Records
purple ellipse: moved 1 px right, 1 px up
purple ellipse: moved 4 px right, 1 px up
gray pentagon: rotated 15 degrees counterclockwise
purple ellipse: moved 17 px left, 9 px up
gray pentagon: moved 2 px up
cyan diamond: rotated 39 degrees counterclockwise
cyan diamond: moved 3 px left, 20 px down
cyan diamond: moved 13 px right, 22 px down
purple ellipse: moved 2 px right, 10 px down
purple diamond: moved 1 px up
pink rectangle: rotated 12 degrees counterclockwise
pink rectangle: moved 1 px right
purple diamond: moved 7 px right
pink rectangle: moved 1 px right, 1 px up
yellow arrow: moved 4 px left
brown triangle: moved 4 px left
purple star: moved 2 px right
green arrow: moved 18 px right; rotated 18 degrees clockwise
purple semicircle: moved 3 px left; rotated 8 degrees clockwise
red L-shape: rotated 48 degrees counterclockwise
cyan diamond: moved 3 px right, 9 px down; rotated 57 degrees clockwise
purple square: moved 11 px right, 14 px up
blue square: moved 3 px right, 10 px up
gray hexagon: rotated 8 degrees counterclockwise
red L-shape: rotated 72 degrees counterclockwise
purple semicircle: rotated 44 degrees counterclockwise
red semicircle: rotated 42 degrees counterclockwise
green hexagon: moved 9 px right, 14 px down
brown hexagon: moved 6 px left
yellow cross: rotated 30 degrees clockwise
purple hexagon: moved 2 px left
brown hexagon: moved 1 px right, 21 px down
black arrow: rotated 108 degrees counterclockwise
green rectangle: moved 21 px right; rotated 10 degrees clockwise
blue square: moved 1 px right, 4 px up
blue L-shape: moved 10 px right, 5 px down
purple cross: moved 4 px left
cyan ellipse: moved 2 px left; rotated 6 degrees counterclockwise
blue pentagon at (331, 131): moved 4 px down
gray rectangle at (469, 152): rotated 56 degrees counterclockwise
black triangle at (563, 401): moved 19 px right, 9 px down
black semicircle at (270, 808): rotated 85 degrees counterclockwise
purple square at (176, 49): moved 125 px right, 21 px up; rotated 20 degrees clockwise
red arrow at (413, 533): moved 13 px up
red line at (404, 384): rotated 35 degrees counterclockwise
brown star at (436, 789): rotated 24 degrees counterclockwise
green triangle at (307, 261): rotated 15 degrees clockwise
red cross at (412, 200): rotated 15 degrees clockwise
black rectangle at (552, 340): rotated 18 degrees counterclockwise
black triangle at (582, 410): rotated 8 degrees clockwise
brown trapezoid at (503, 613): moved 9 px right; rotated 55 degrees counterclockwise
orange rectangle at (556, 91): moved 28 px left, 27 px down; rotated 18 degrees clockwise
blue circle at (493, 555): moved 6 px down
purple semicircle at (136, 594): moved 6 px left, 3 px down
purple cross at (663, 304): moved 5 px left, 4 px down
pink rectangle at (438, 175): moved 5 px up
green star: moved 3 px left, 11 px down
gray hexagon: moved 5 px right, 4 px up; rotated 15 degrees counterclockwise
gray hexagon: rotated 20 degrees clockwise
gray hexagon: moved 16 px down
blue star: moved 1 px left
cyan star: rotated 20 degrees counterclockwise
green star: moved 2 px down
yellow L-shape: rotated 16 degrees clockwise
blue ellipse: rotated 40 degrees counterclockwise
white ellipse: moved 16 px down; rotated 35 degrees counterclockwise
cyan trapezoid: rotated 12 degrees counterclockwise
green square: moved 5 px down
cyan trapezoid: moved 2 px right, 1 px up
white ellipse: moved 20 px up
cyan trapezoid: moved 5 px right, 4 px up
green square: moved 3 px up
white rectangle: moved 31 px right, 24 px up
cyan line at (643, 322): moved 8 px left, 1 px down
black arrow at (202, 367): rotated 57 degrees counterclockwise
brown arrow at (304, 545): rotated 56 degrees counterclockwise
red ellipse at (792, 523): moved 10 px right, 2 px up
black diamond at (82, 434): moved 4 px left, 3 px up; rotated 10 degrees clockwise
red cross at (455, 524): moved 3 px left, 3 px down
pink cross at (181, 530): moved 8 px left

:: STATED PROBLEM ::
Copy the rows above from the first one through the line containing "cyan diamond: rotated", including both, exactly as they appear.

:: WRITTEN REPLY ::
purple ellipse: moved 1 px right, 1 px up
purple ellipse: moved 4 px right, 1 px up
gray pentagon: rotated 15 degrees counterclockwise
purple ellipse: moved 17 px left, 9 px up
gray pentagon: moved 2 px up
cyan diamond: rotated 39 degrees counterclockwise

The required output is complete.